WHAT YOU NEED TO DO – Pictures are to be omitted, and every entry below is to be restated exactly.

WORKING DATA –
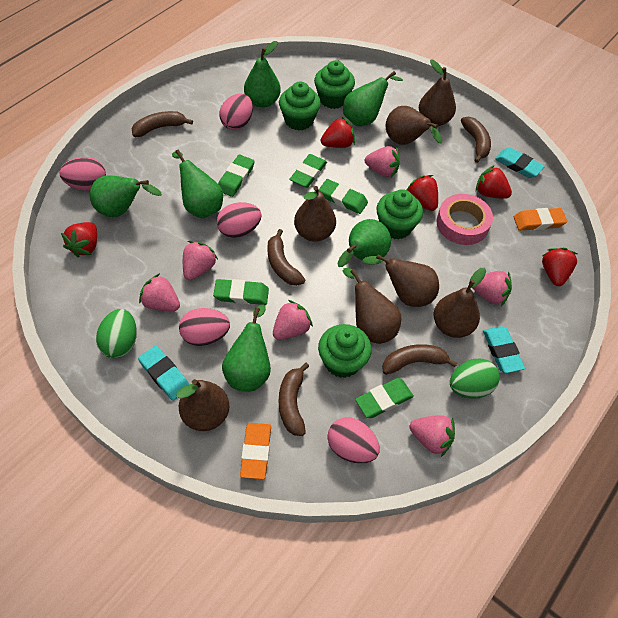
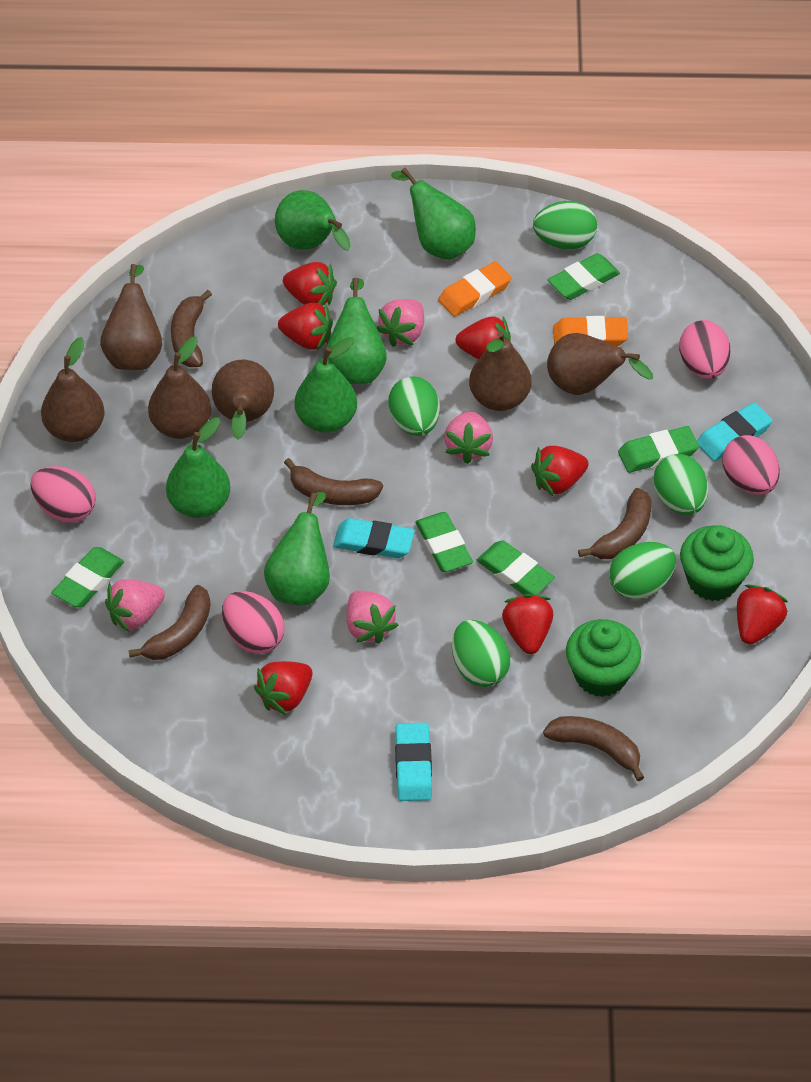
brown pear: 7 -> 6
green cupcake: 4 -> 2
green egg: 2 -> 5
pink egg: 5 -> 4
pink strawberry: 6 -> 4
pink tape: 1 -> 0
red strawberry: 5 -> 7

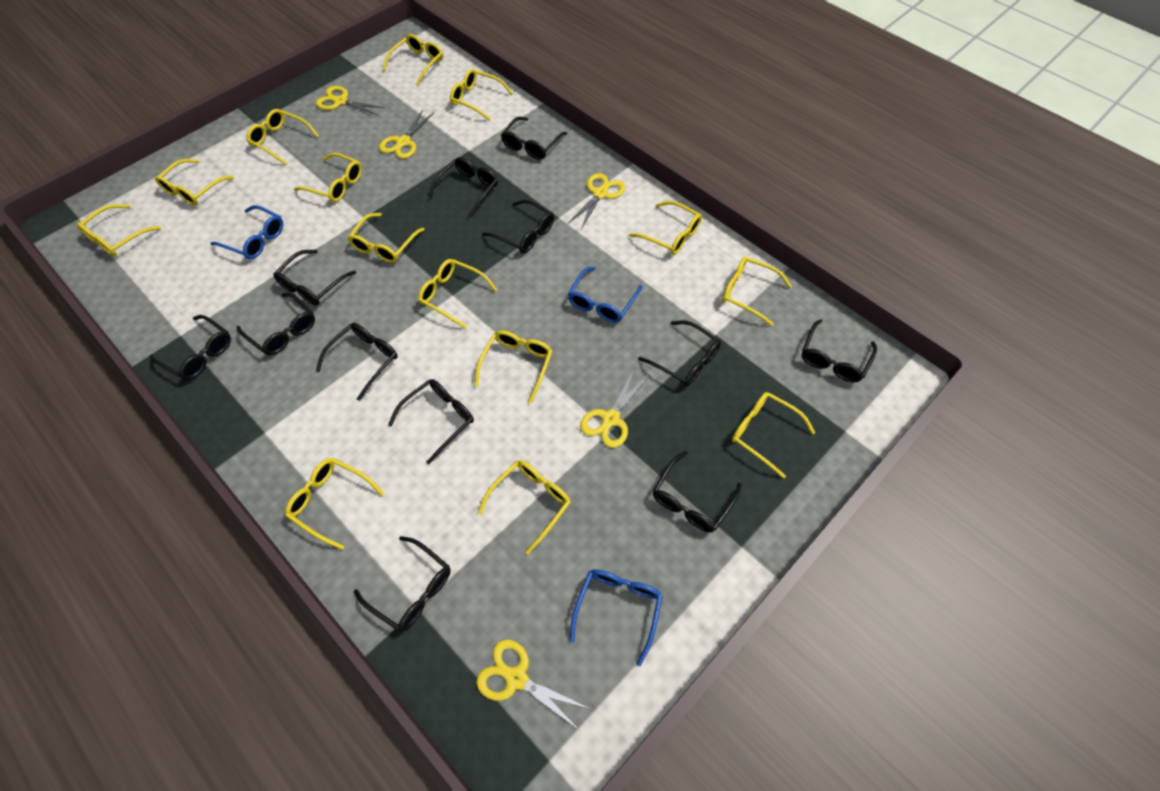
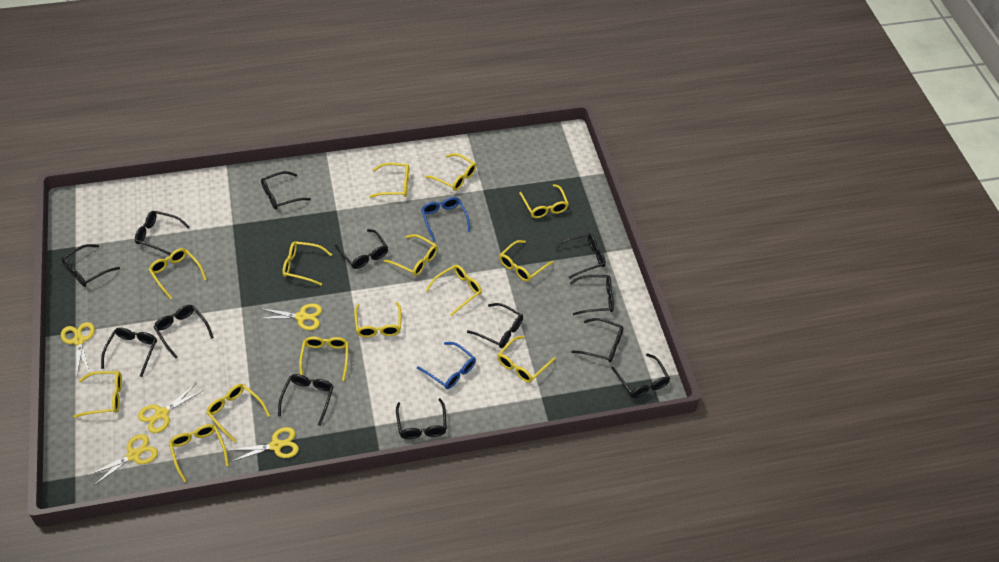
black glasses: 12 -> 13
blue glasses: 3 -> 2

ANSWER BOX –
brown pear: 7 -> 6
green cupcake: 4 -> 2
green egg: 2 -> 5
pink egg: 5 -> 4
pink strawberry: 6 -> 4
pink tape: 1 -> 0
red strawberry: 5 -> 7

black glasses: 12 -> 13
blue glasses: 3 -> 2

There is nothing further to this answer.